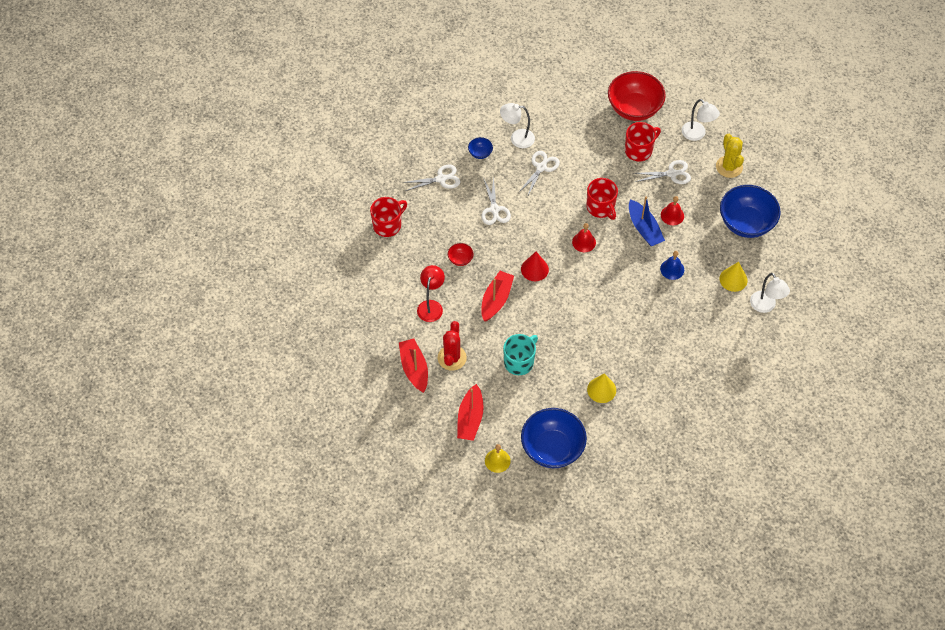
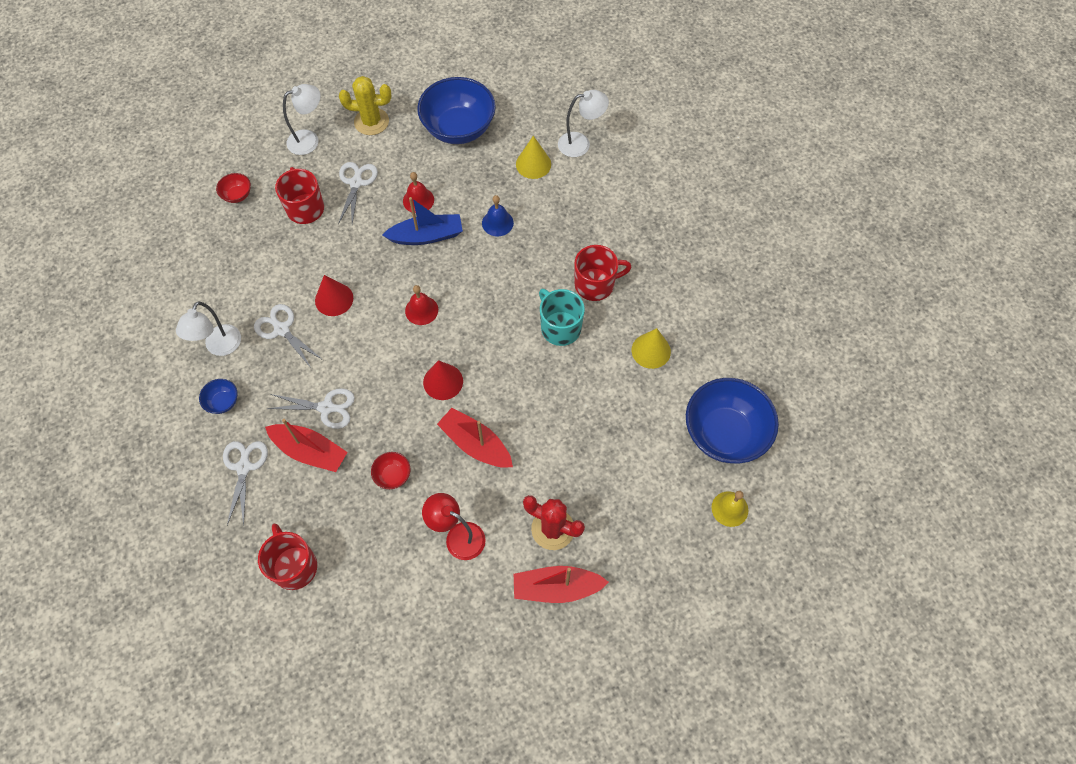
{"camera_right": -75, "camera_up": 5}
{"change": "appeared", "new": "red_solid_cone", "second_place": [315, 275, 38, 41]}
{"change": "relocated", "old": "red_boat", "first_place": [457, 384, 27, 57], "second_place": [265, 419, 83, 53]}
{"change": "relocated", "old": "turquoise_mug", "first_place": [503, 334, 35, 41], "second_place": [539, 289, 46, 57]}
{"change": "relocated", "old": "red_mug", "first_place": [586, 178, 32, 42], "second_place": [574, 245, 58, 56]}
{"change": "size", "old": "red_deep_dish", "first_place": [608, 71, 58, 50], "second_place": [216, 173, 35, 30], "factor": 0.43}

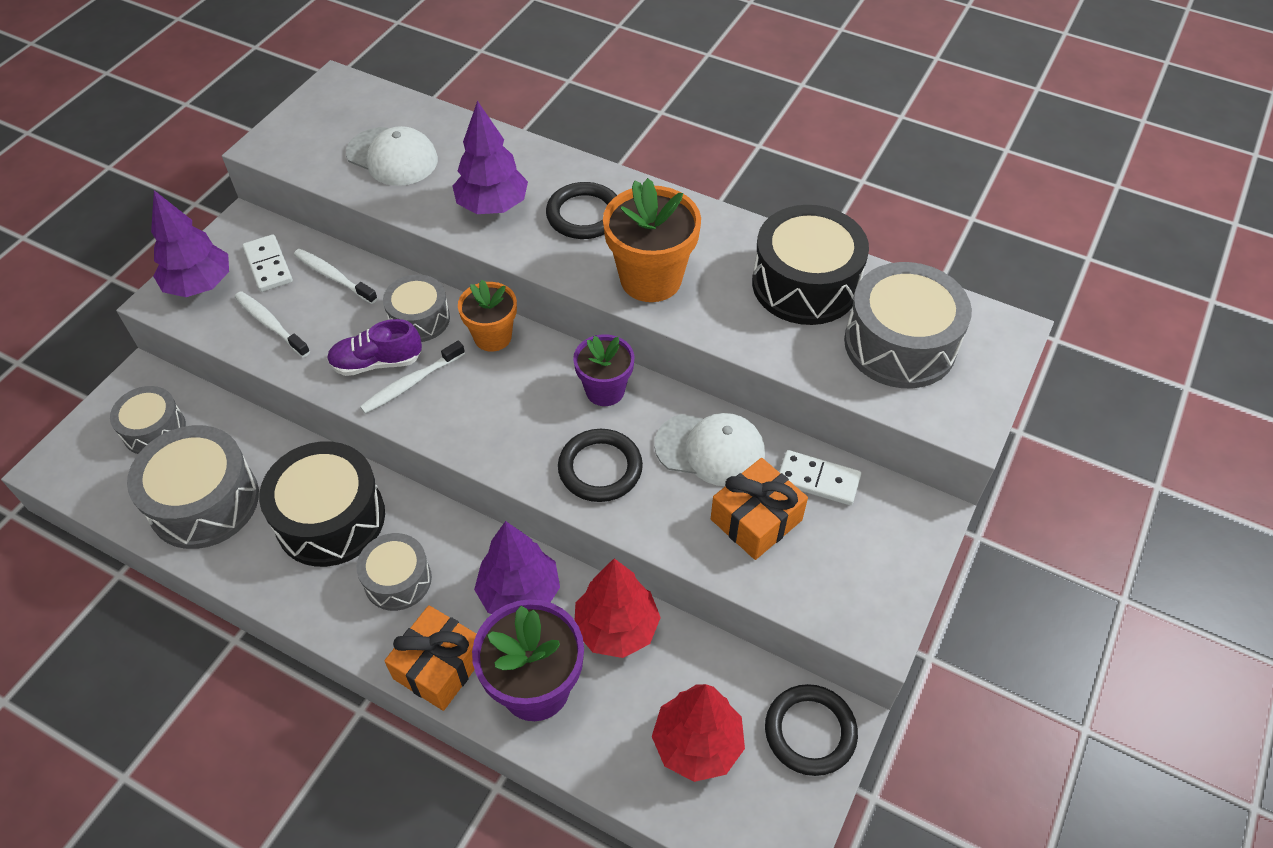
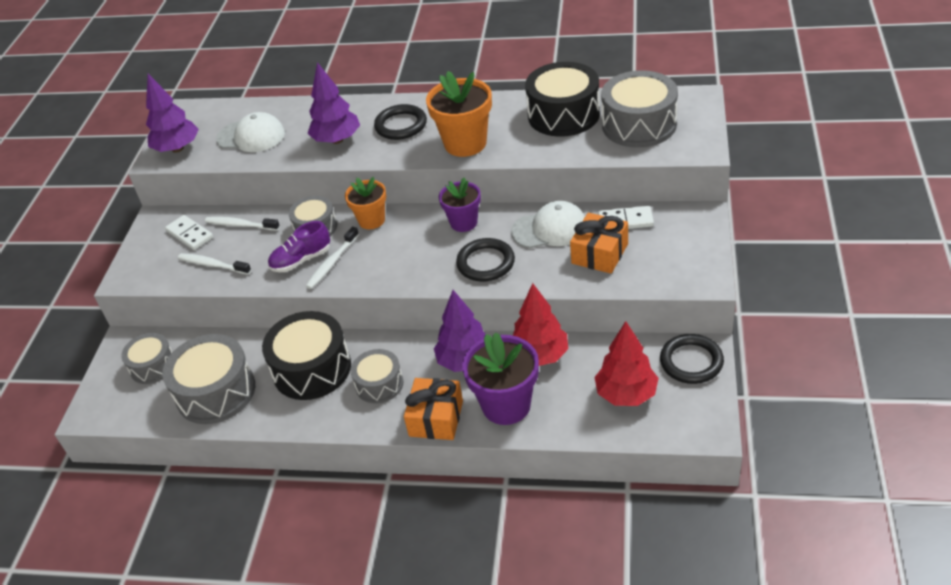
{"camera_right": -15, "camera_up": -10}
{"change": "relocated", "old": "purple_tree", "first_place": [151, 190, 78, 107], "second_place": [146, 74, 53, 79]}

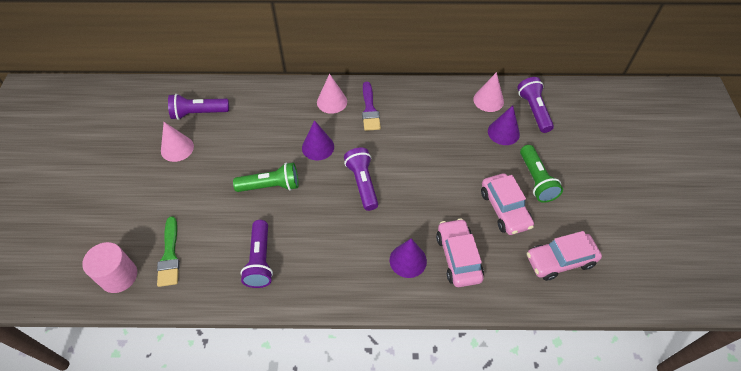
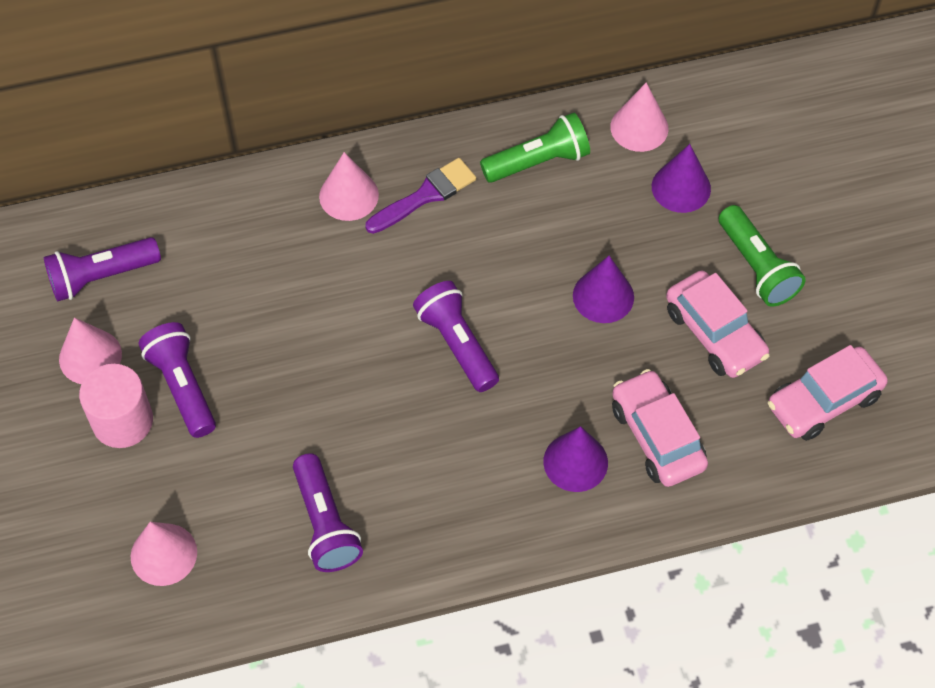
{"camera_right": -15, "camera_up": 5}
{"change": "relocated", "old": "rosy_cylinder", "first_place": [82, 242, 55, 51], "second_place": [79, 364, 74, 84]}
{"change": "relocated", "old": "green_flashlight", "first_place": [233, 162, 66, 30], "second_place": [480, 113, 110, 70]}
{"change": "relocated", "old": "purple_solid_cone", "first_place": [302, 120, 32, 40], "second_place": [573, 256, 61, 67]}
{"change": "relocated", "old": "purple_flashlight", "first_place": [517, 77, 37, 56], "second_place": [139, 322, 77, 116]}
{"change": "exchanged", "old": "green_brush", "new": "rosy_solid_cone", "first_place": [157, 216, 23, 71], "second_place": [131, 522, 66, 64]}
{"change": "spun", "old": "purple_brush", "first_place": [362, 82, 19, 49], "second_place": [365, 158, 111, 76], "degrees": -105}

Problem requirements -
Retype the listing exactly. Pictures do not belong in the copy.

Your solution -
{"camera_right": -75, "camera_up": 5}
{"change": "appeared", "new": "red_solid_cone", "second_place": [315, 275, 38, 41]}
{"change": "relocated", "old": "red_boat", "first_place": [457, 384, 27, 57], "second_place": [265, 419, 83, 53]}
{"change": "relocated", "old": "turquoise_mug", "first_place": [503, 334, 35, 41], "second_place": [539, 289, 46, 57]}
{"change": "relocated", "old": "red_mug", "first_place": [586, 178, 32, 42], "second_place": [574, 245, 58, 56]}
{"change": "size", "old": "red_deep_dish", "first_place": [608, 71, 58, 50], "second_place": [216, 173, 35, 30], "factor": 0.43}

{"camera_right": -15, "camera_up": -10}
{"change": "relocated", "old": "purple_tree", "first_place": [151, 190, 78, 107], "second_place": [146, 74, 53, 79]}

{"camera_right": -15, "camera_up": 5}
{"change": "relocated", "old": "rosy_cylinder", "first_place": [82, 242, 55, 51], "second_place": [79, 364, 74, 84]}
{"change": "relocated", "old": "green_flashlight", "first_place": [233, 162, 66, 30], "second_place": [480, 113, 110, 70]}
{"change": "relocated", "old": "purple_solid_cone", "first_place": [302, 120, 32, 40], "second_place": [573, 256, 61, 67]}
{"change": "relocated", "old": "purple_flashlight", "first_place": [517, 77, 37, 56], "second_place": [139, 322, 77, 116]}
{"change": "exchanged", "old": "green_brush", "new": "rosy_solid_cone", "first_place": [157, 216, 23, 71], "second_place": [131, 522, 66, 64]}
{"change": "spun", "old": "purple_brush", "first_place": [362, 82, 19, 49], "second_place": [365, 158, 111, 76], "degrees": -105}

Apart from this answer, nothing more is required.